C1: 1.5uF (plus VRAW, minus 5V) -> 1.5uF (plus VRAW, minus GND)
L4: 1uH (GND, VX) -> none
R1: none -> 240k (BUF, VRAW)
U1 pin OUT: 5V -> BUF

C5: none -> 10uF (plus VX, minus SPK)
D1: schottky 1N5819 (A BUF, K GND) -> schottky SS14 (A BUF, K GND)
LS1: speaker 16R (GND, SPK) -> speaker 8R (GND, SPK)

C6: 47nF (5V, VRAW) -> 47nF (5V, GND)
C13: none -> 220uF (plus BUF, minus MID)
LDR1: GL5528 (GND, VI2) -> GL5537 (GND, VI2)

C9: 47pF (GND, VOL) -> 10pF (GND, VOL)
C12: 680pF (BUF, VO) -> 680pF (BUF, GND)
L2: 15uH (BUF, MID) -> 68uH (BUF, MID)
*****
> **Exercise instructions**
Among the lines of the preceding data, which ones hold the word "VRAW"? List them.

> **Your response**
C1: 1.5uF (plus VRAW, minus 5V) -> 1.5uF (plus VRAW, minus GND)
R1: none -> 240k (BUF, VRAW)
C6: 47nF (5V, VRAW) -> 47nF (5V, GND)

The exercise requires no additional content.